# [DATA FOR REVIEW]
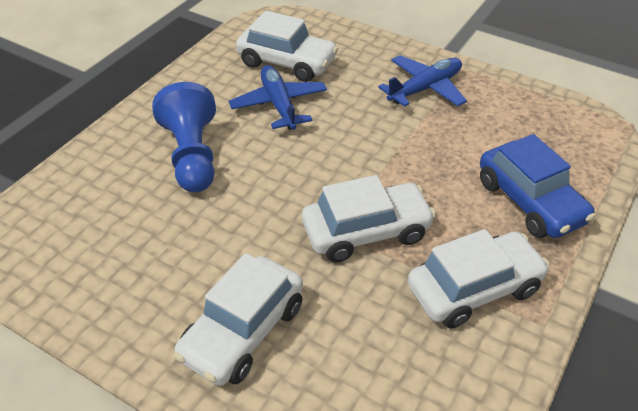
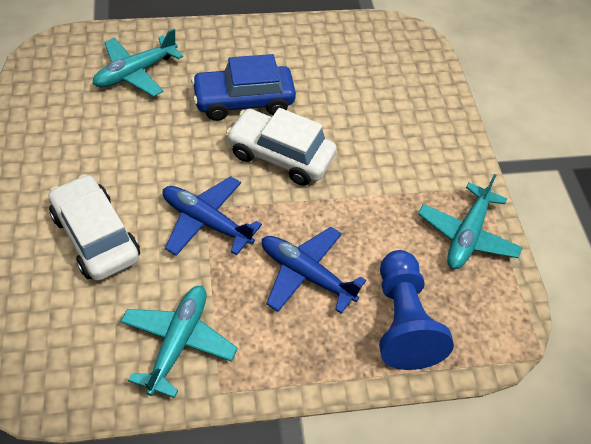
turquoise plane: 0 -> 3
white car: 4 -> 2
* * *
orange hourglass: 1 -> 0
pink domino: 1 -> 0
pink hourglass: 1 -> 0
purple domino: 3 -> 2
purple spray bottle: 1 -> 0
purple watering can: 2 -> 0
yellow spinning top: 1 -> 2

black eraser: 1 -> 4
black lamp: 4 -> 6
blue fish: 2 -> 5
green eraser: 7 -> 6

# [TASK REQUIREMENTS]
Throughout the data above, count the lines in which the word "hourglass" occurs; supply the number alone.

# [RESPONSE BOX]
2